Task details: Restate, word for word, each entry that follows, but skip its pictures.

Entries provided:

★ ★ ★ ★

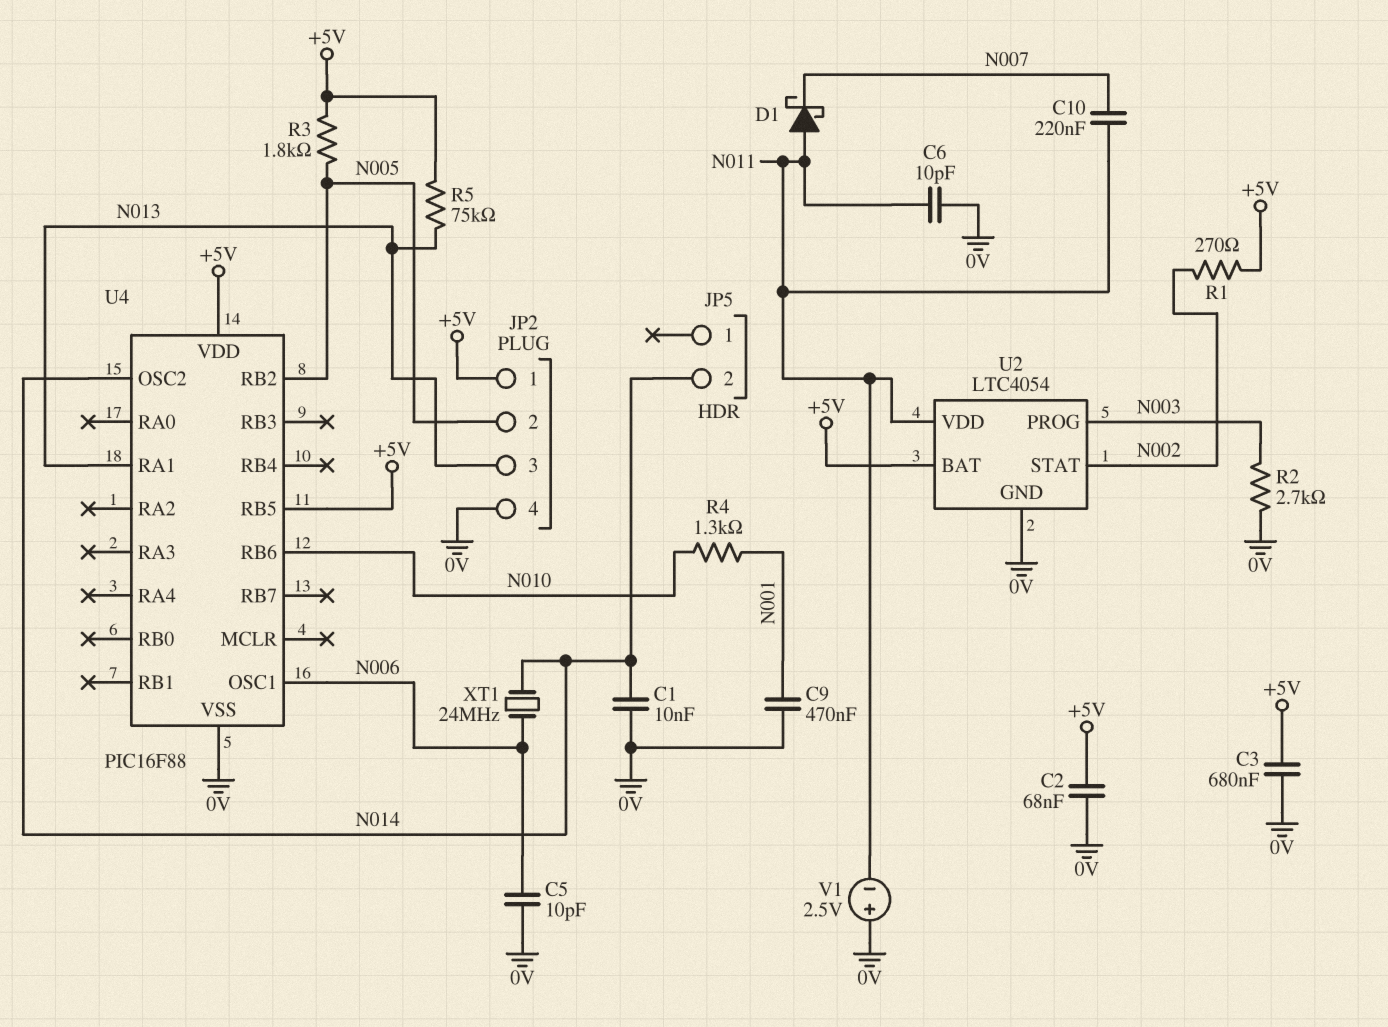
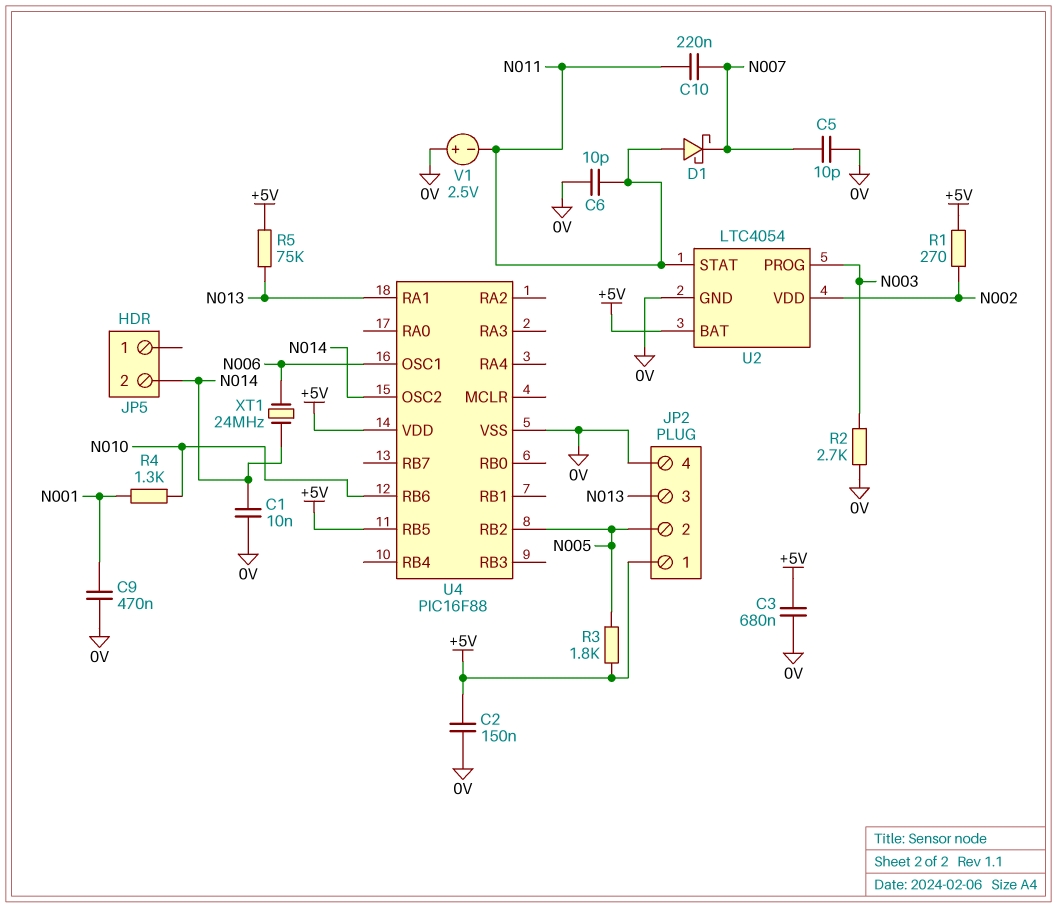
C2: 68nF (+5V, 0V) -> 150nF (+5V, 0V)
C5: 10pF (0V, N006) -> 10pF (0V, N007)
U2 pin STAT: N002 -> N011
U2 pin VDD: N011 -> N002

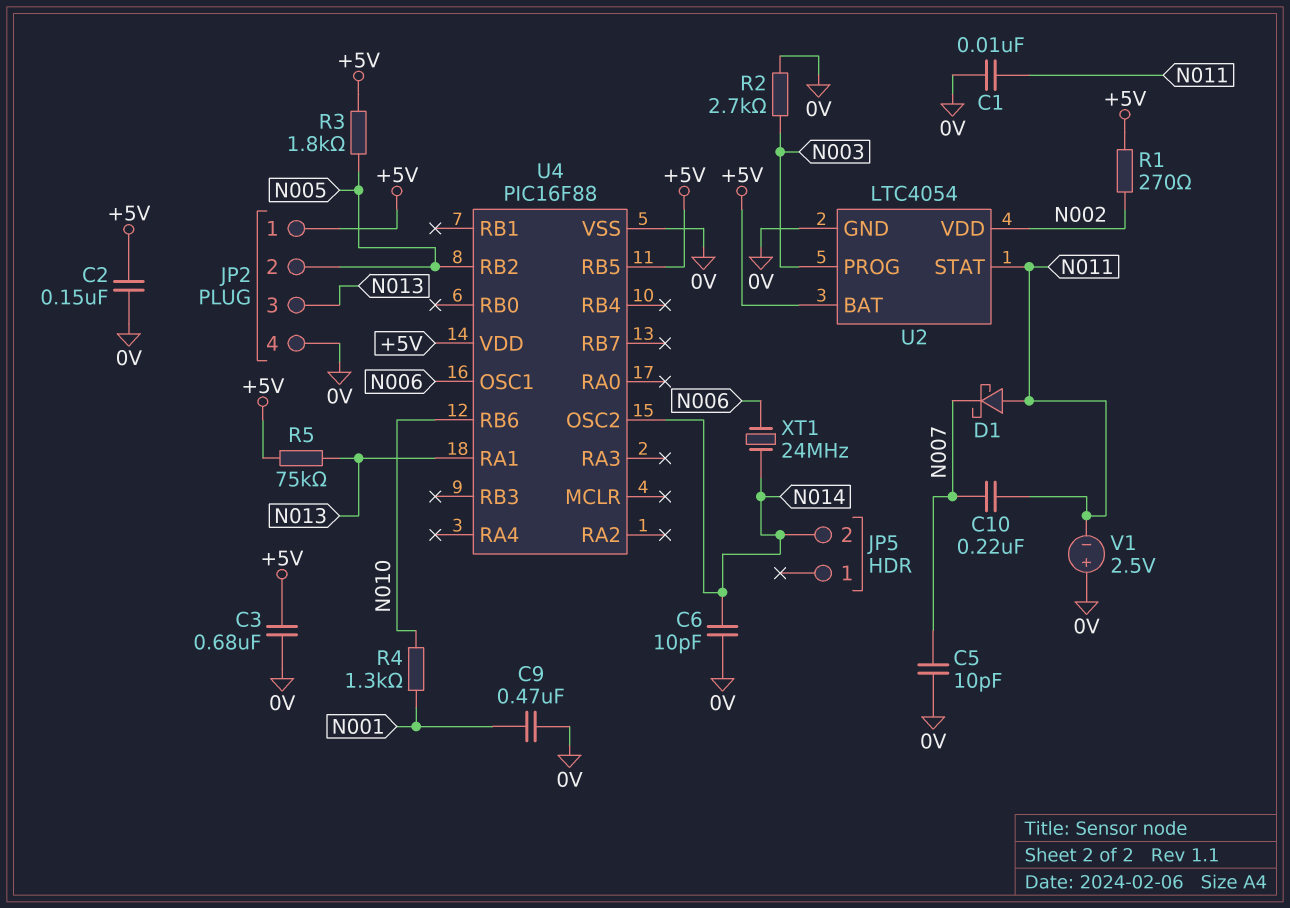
C1: 10nF (0V, N014) -> 10nF (0V, N011)
C6: 10pF (0V, N011) -> 10pF (0V, N014)

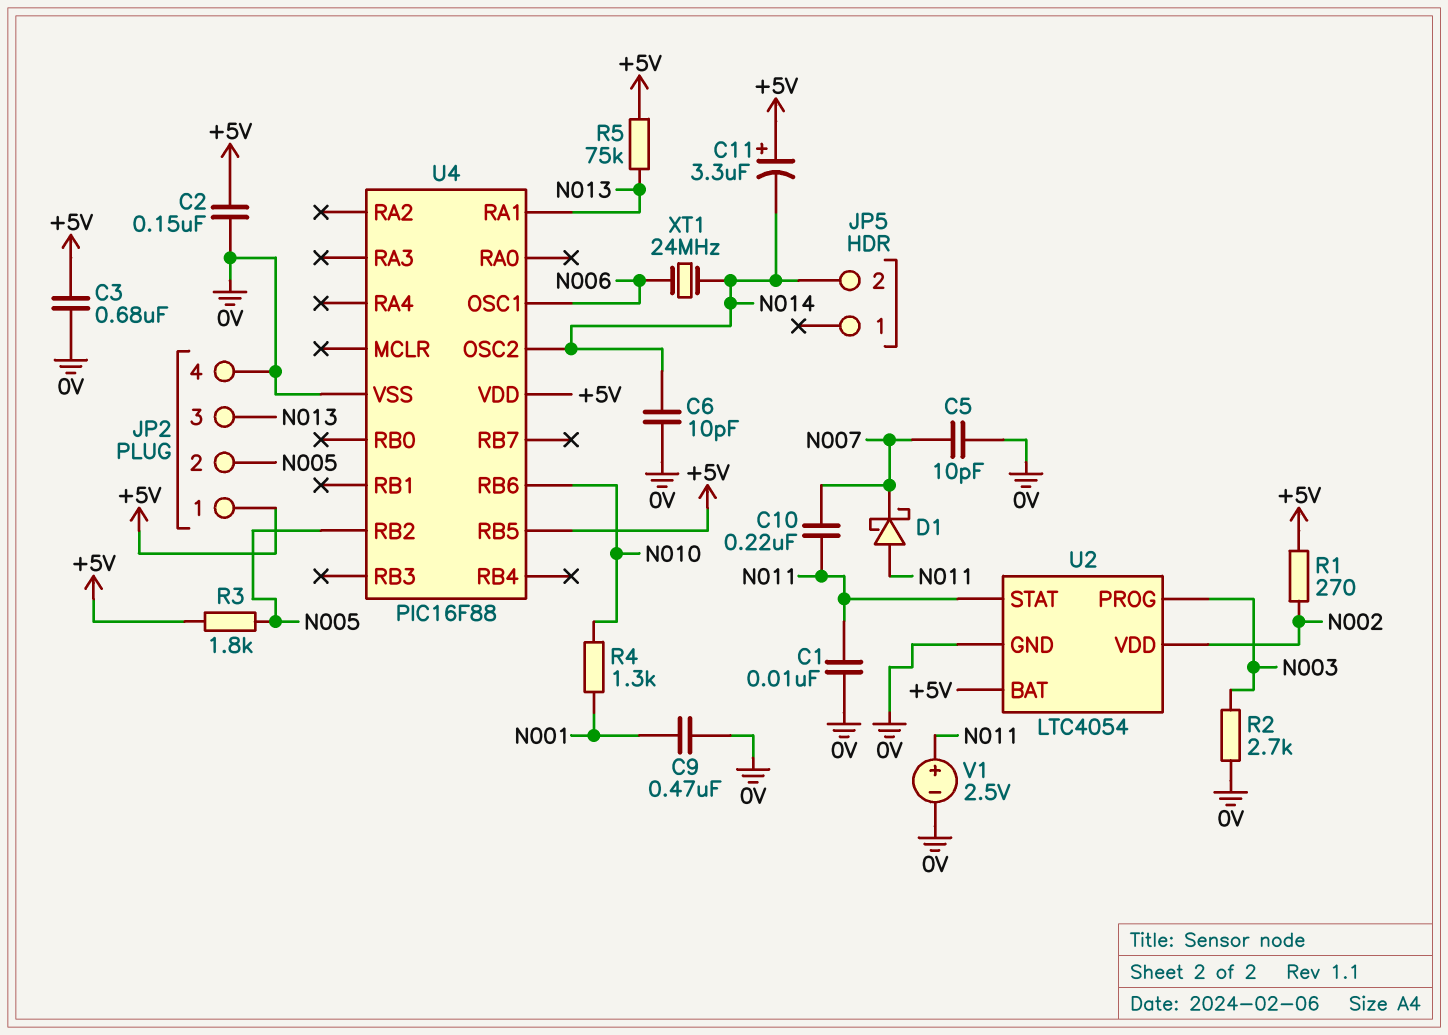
C11: none -> 3.3uF (plus +5V, minus N014)
V1: 2.5V (plus 0V, minus N011) -> 2.5V (plus N011, minus 0V)

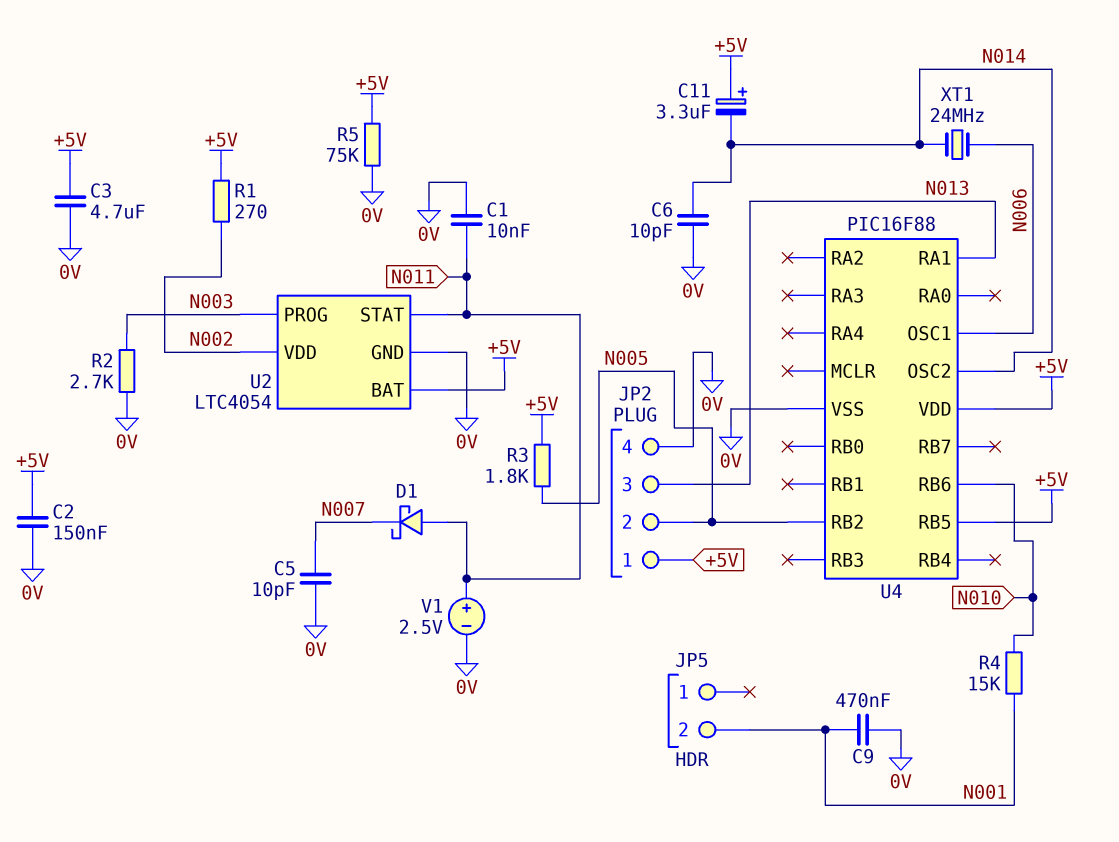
C3: 680nF (+5V, 0V) -> 4.7uF (+5V, 0V)
C10: 220nF (N007, N011) -> none
JP5 pin 2: N014 -> N001
R4: 1.3k (N001, N010) -> 15k (N001, N010)
R5: 75k (+5V, N013) -> 75k (+5V, 0V)

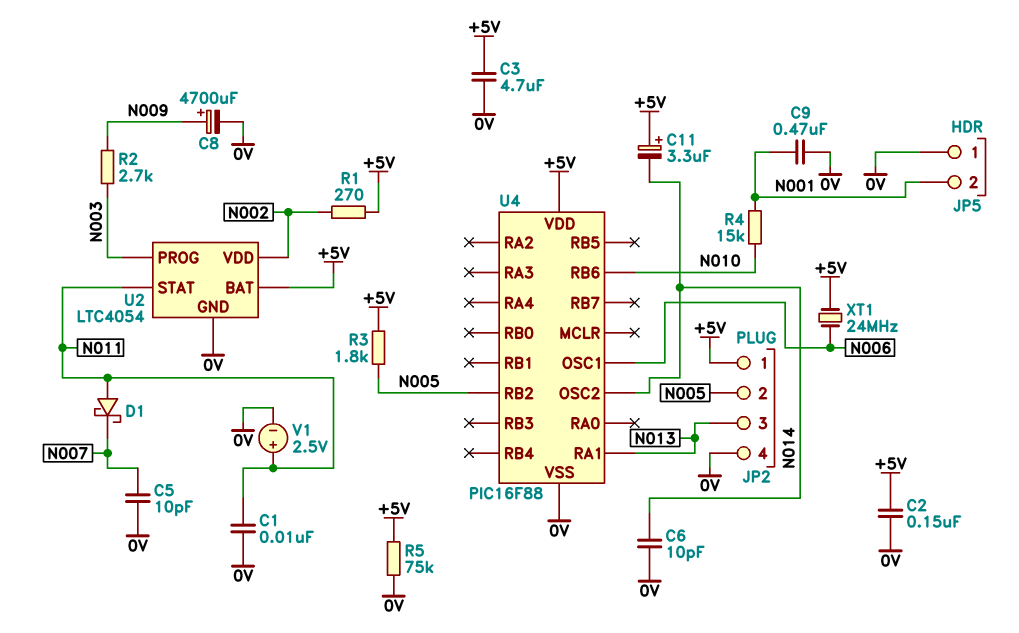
C8: none -> 4700uF (plus N009, minus 0V)
JP5 pin 1: none -> 0V
R2: 2.7k (0V, N003) -> 2.7k (N003, N009)
U4 pin RB5: +5V -> none
XT1: 24MHz (N006, N014) -> 24MHz (+5V, N006)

★ ★ ★ ★

Expected output:
C2: 68nF (+5V, 0V) -> 150nF (+5V, 0V)
C5: 10pF (0V, N006) -> 10pF (0V, N007)
U2 pin STAT: N002 -> N011
U2 pin VDD: N011 -> N002

C1: 10nF (0V, N014) -> 10nF (0V, N011)
C6: 10pF (0V, N011) -> 10pF (0V, N014)

C11: none -> 3.3uF (plus +5V, minus N014)
V1: 2.5V (plus 0V, minus N011) -> 2.5V (plus N011, minus 0V)

C3: 680nF (+5V, 0V) -> 4.7uF (+5V, 0V)
C10: 220nF (N007, N011) -> none
JP5 pin 2: N014 -> N001
R4: 1.3k (N001, N010) -> 15k (N001, N010)
R5: 75k (+5V, N013) -> 75k (+5V, 0V)

C8: none -> 4700uF (plus N009, minus 0V)
JP5 pin 1: none -> 0V
R2: 2.7k (0V, N003) -> 2.7k (N003, N009)
U4 pin RB5: +5V -> none
XT1: 24MHz (N006, N014) -> 24MHz (+5V, N006)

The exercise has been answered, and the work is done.